[MATERIAL SHOWN Boundary: Start]

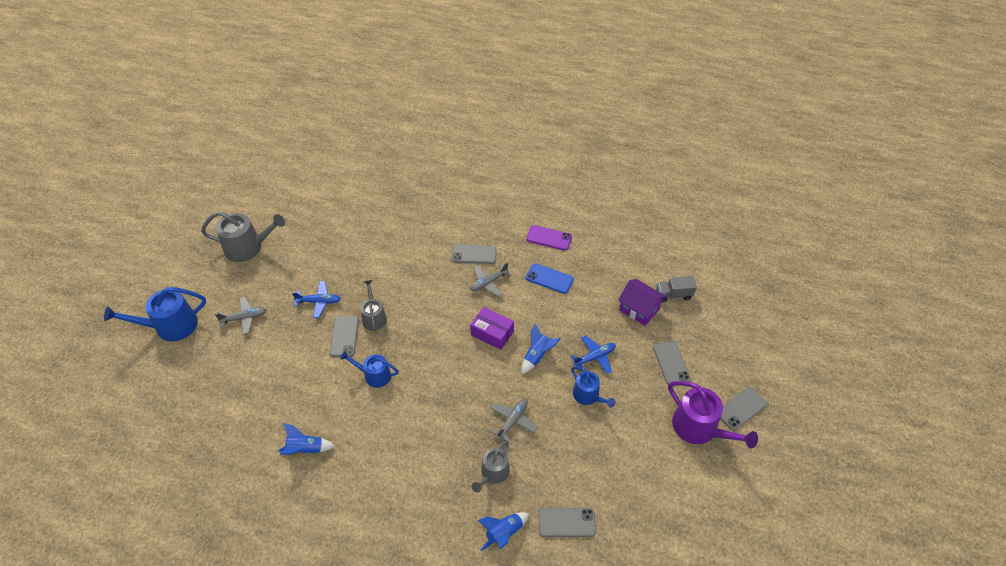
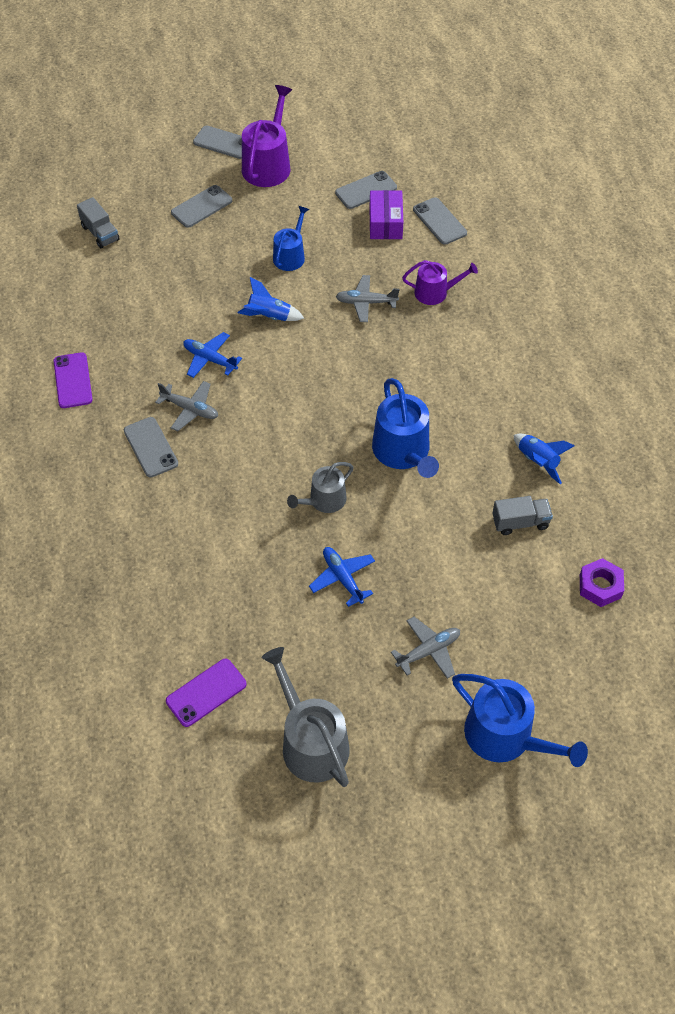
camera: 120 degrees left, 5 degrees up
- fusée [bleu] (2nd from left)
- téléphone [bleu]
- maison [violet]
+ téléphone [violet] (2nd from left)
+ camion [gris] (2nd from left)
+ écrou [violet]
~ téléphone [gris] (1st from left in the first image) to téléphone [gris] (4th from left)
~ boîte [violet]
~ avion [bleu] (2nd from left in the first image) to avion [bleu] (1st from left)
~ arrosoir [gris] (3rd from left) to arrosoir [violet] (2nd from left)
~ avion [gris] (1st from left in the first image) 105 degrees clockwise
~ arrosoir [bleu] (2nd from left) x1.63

[MATERIAL SHOWN Boundary: End]

▶ [WHAT YOU SHOULD DO]:
All of the entries need to be copied exactly, minus any pictures.

▶ [RESPONSE]:
camera: 120 degrees left, 5 degrees up
- fusée [bleu] (2nd from left)
- téléphone [bleu]
- maison [violet]
+ téléphone [violet] (2nd from left)
+ camion [gris] (2nd from left)
+ écrou [violet]
~ téléphone [gris] (1st from left in the first image) to téléphone [gris] (4th from left)
~ boîte [violet]
~ avion [bleu] (2nd from left in the first image) to avion [bleu] (1st from left)
~ arrosoir [gris] (3rd from left) to arrosoir [violet] (2nd from left)
~ avion [gris] (1st from left in the first image) 105 degrees clockwise
~ arrosoir [bleu] (2nd from left) x1.63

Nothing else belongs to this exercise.